Start of Supplied information

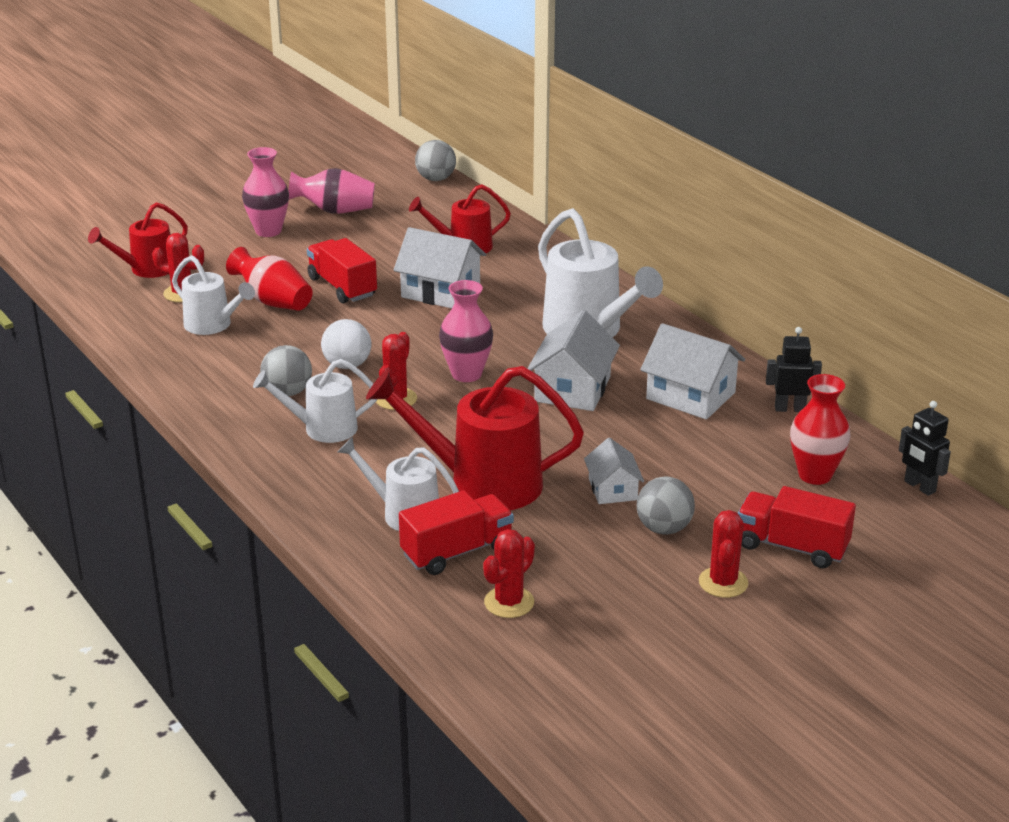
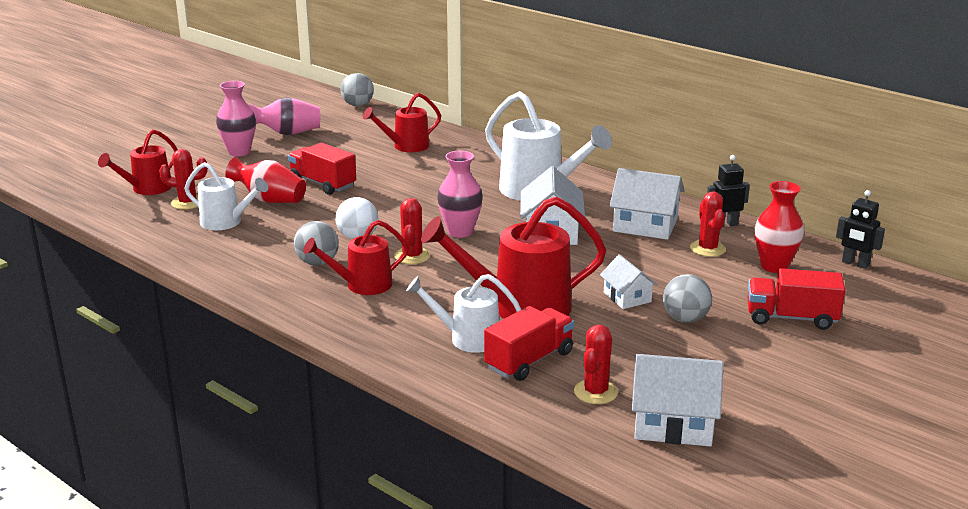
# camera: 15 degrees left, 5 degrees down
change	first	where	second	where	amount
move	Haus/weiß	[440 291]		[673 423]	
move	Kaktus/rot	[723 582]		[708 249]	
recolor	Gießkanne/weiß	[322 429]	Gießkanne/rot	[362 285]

End of Supplied information

Try it: Once a line of the records is found to contain "weiß", copy it out.

Solution to this exercise:
move	Haus/weiß	[440 291]		[673 423]	
recolor	Gießkanne/weiß	[322 429]	Gießkanne/rot	[362 285]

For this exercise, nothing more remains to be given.